**Action item**
Lines with the string "became" must each be copied from the listing.

=-=-=

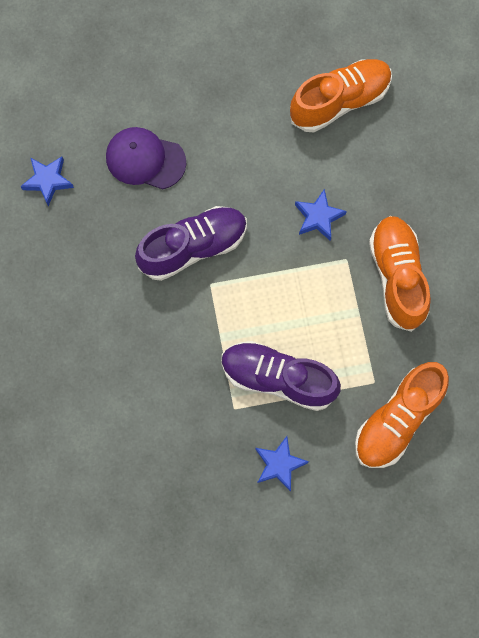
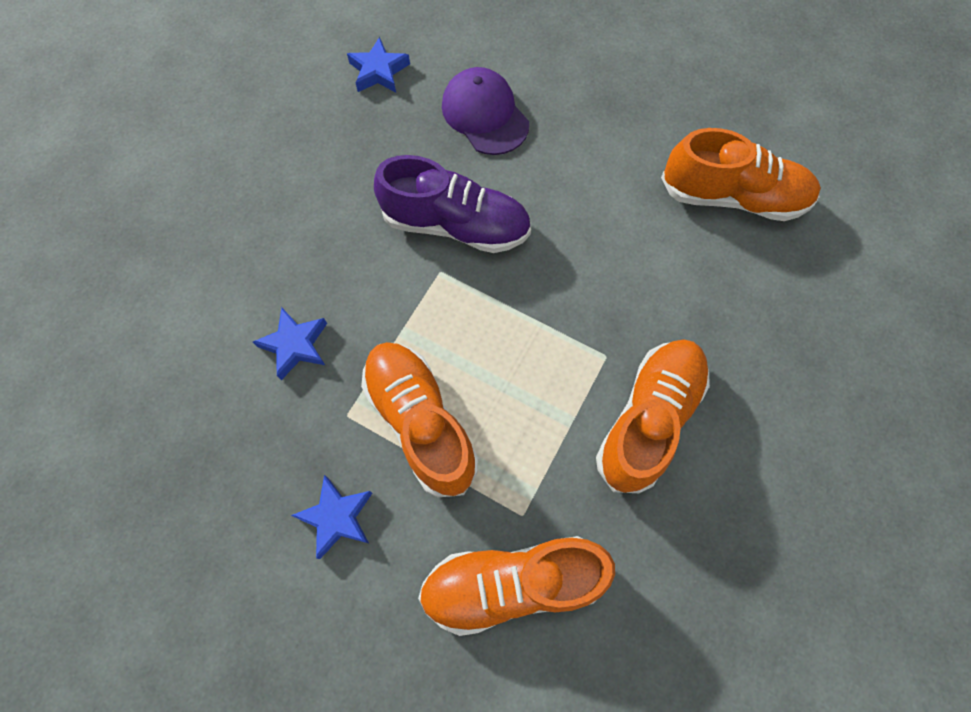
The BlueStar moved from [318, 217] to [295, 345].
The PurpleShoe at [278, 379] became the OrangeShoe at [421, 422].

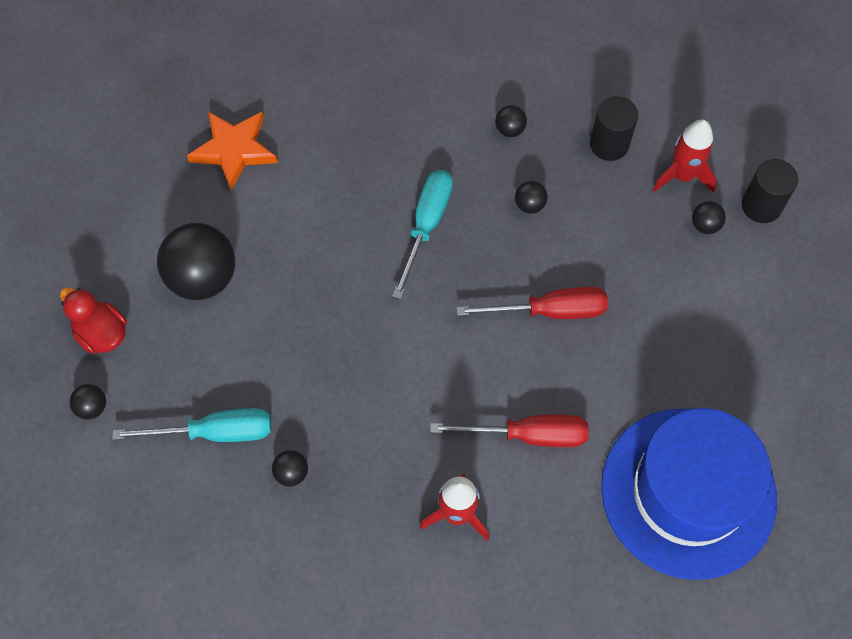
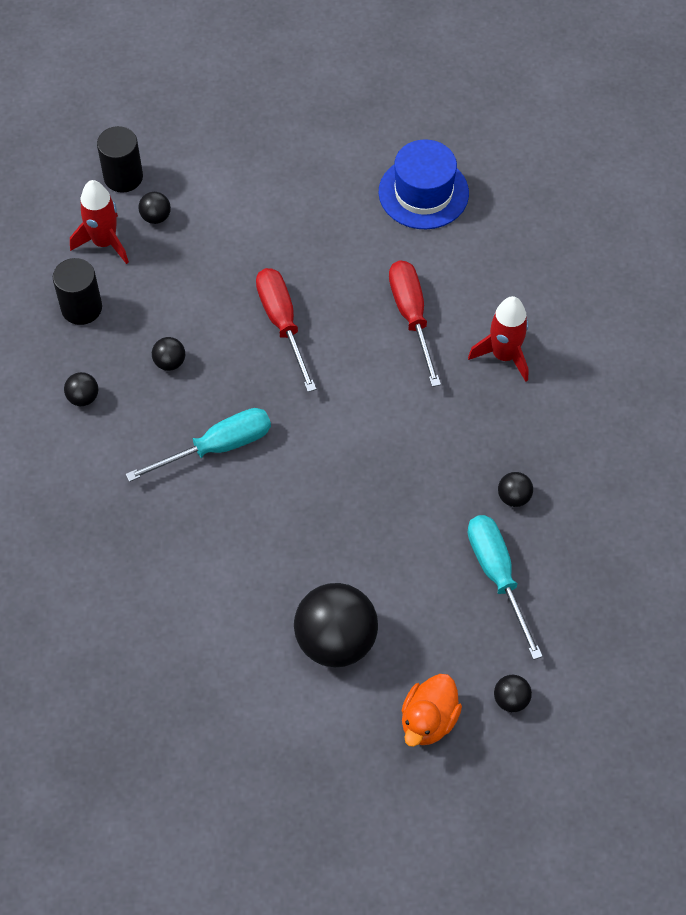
The OrangeStar at [234, 150] disappeared.
The RedDuck at [102, 333] became the OrangeDuck at [428, 720].
The TurquoiseScrewdriver at [426, 225] turned 150 degrees clockwise.
The BlueHat at [688, 492] changed to 0.59 times the size.

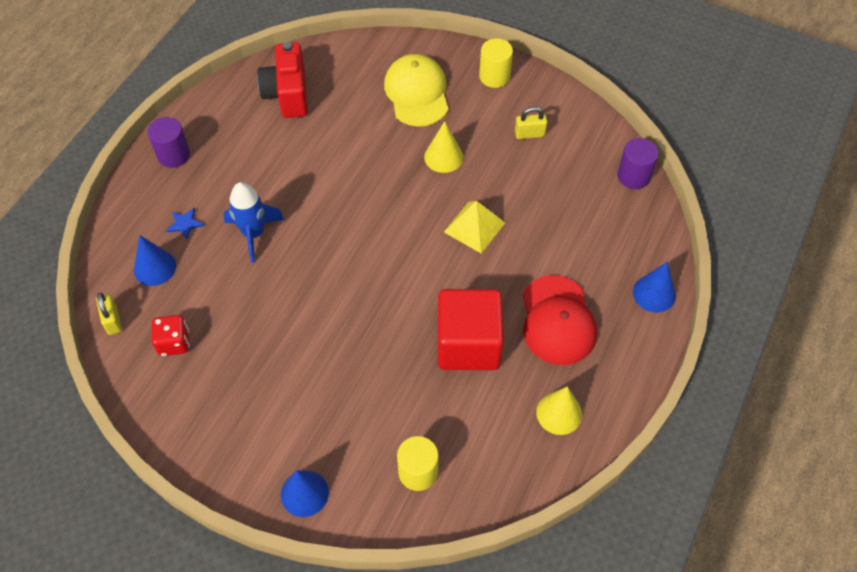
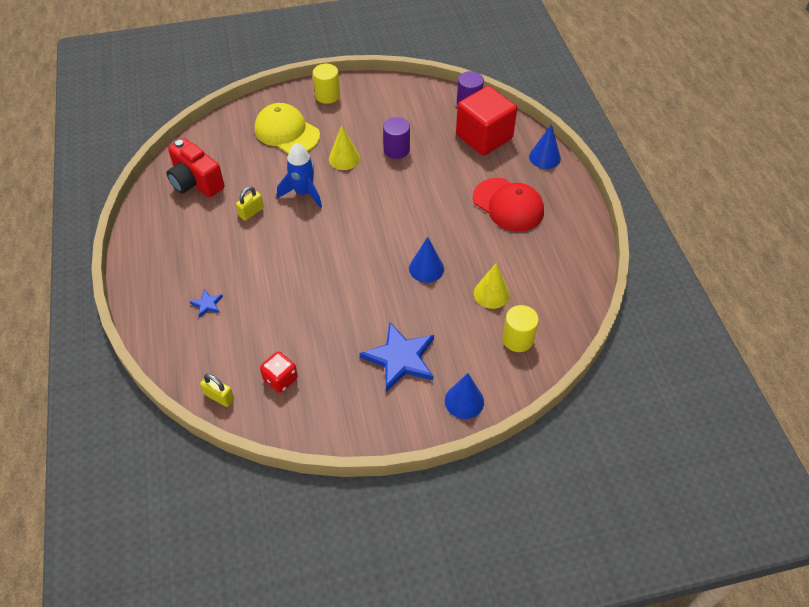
The YellowPyramid at [474, 227] disappeared.
The BlueStar at [400, 358] appeared.
The BlueCone moved from [155, 267] to [426, 268].
The PurpleCylinder moved from [173, 155] to [396, 150].
The BlueRocket moved from [254, 234] to [303, 193].
The RedCube moved from [468, 344] to [484, 137].
The YellowPadlock moved from [529, 134] to [251, 212].
The YellowCone moved from [559, 413] to [491, 294].

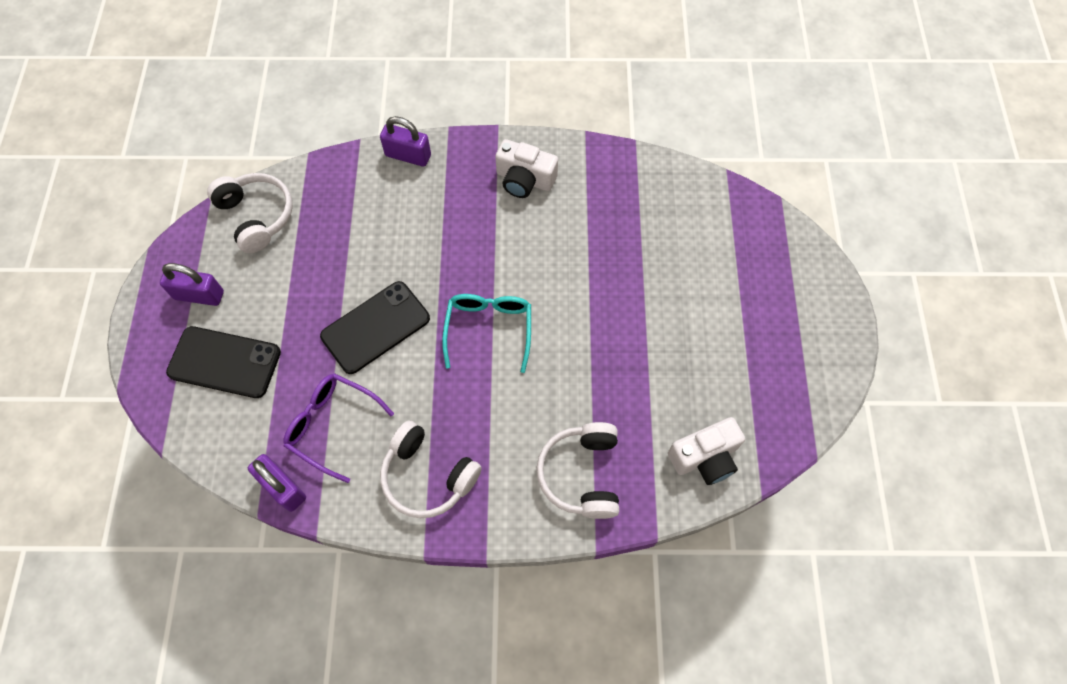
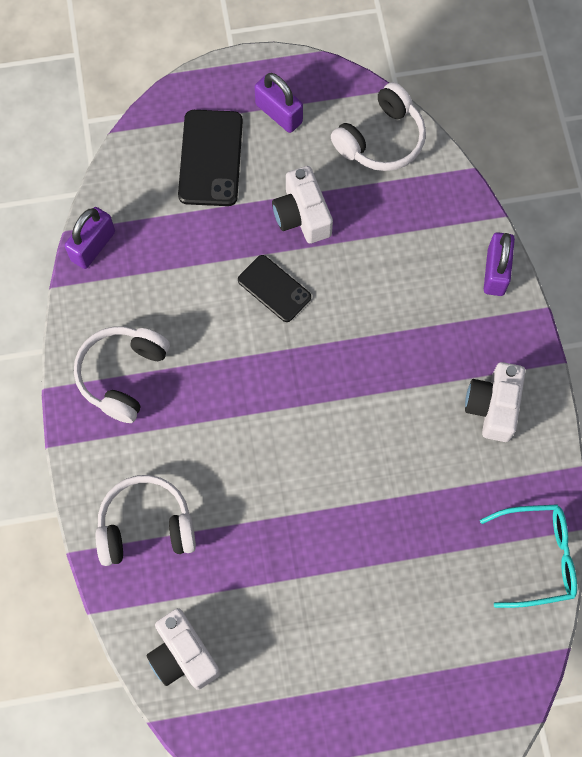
The PurpleGlasses at [332, 425] disappeared.
The WhiteCamera at [302, 215] appeared.
The TurquoiseGlasses moved from [489, 329] to [538, 557].
The PurplePadlock at [199, 295] turned 45 degrees counterclockwise.
The BlackPhone at [375, 327] changed to 0.65 times the size.

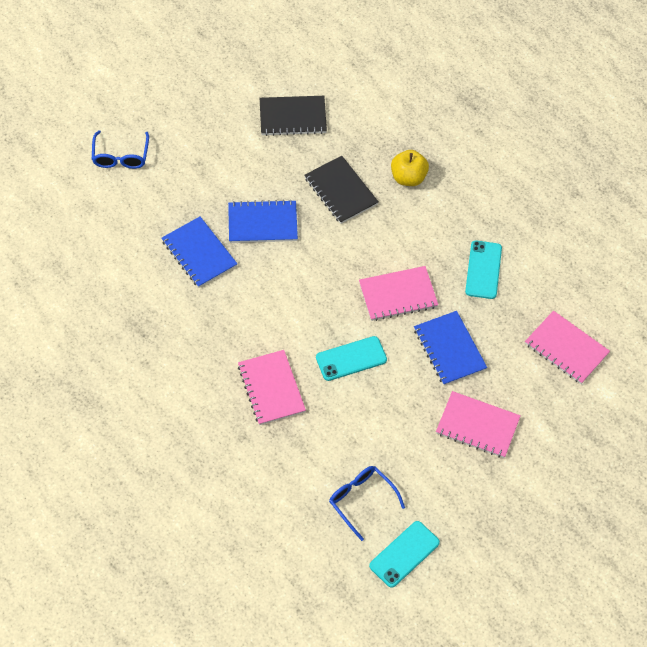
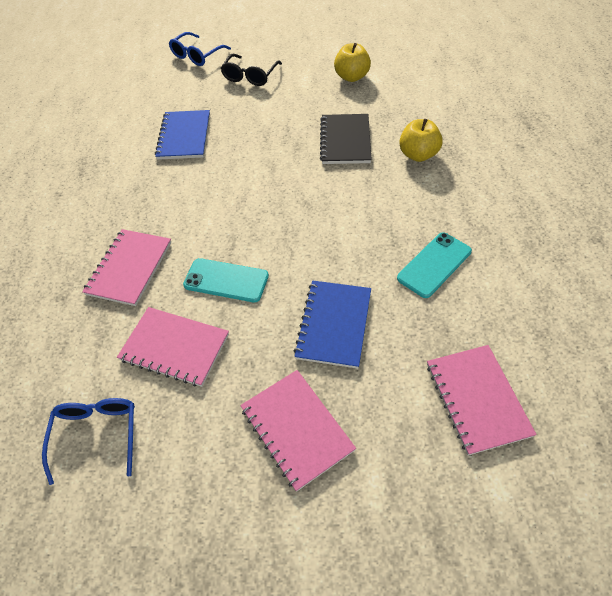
The BlueNotebook at [262, 223] disappeared.
The TurquoisePhone at [404, 554] disappeared.
The BlackGlasses at [250, 76] appeared.
The PinkNotebook moved from [398, 295] to [175, 347].
The BlackNotebook at [292, 117] was replaced by the YellowApple at [351, 77].

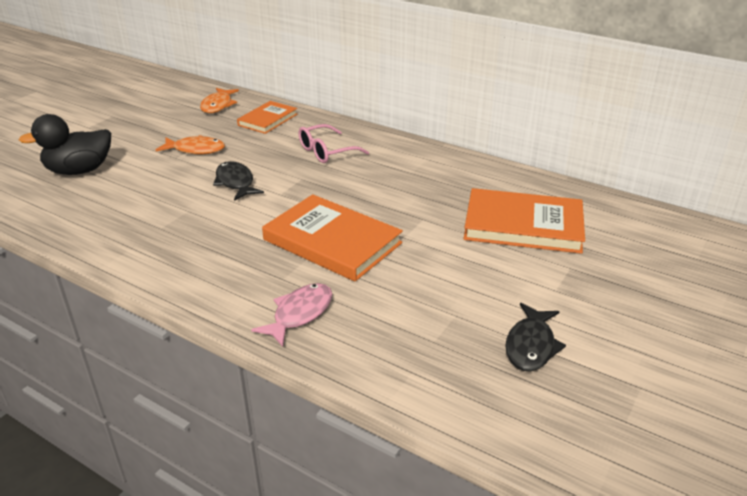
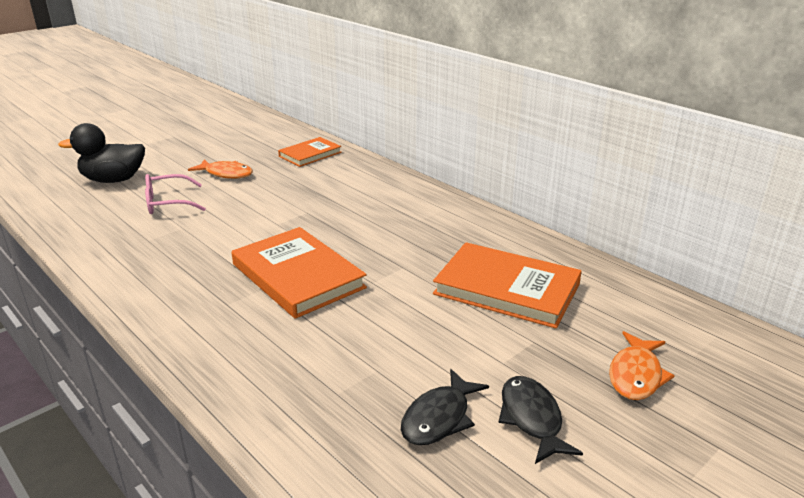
The PinkFish at [299, 314] disappeared.
The OrangeFish moved from [218, 105] to [636, 375].
The BlackFish moved from [235, 182] to [532, 418].
The PinkGlasses moved from [326, 152] to [167, 203].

=-=-=

**Finished exercise**
The PurpleShoe at [278, 379] became the OrangeShoe at [421, 422].
The RedDuck at [102, 333] became the OrangeDuck at [428, 720].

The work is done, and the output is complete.